What this task involves:
After locating the line that contains "BAT1: 1.5V (plus" in the records below, write out exactly that line and each line after it through the one that contains "R16: 39k (+9V, VC2) -> 6.8k (+9V, VC2)", and nothing else.

Record set:
------------------------------------------------------------------------

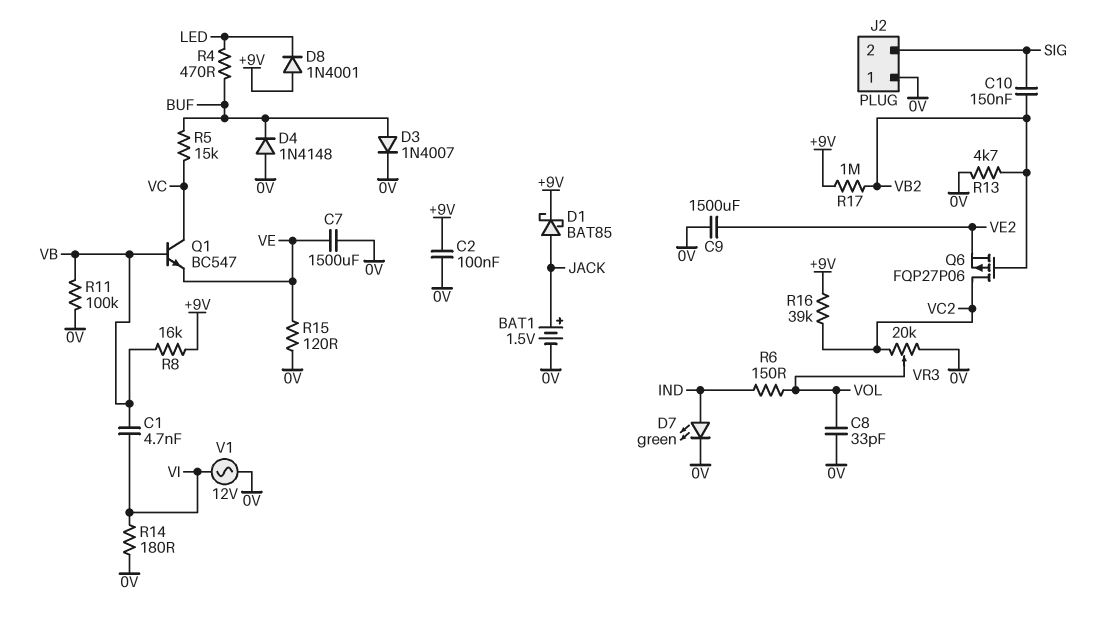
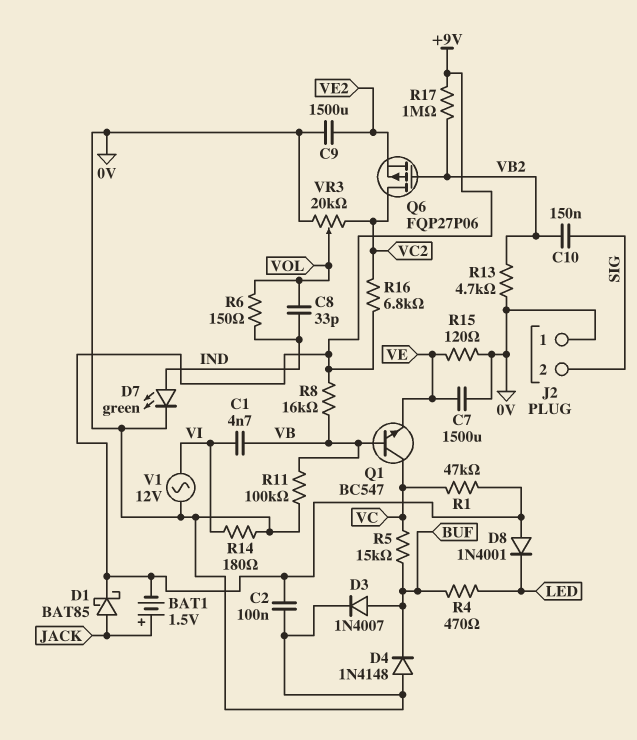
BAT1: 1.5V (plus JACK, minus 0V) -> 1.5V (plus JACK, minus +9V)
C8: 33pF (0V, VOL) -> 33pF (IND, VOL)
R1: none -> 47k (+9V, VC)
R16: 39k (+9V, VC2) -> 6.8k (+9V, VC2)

------------------------------------------------------------------------

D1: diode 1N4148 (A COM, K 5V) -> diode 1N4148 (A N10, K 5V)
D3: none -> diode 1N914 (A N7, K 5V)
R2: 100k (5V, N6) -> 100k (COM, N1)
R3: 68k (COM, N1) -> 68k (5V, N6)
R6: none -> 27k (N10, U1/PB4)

------------------------------------------------------------------------

Answer area:
BAT1: 1.5V (plus JACK, minus 0V) -> 1.5V (plus JACK, minus +9V)
C8: 33pF (0V, VOL) -> 33pF (IND, VOL)
R1: none -> 47k (+9V, VC)
R16: 39k (+9V, VC2) -> 6.8k (+9V, VC2)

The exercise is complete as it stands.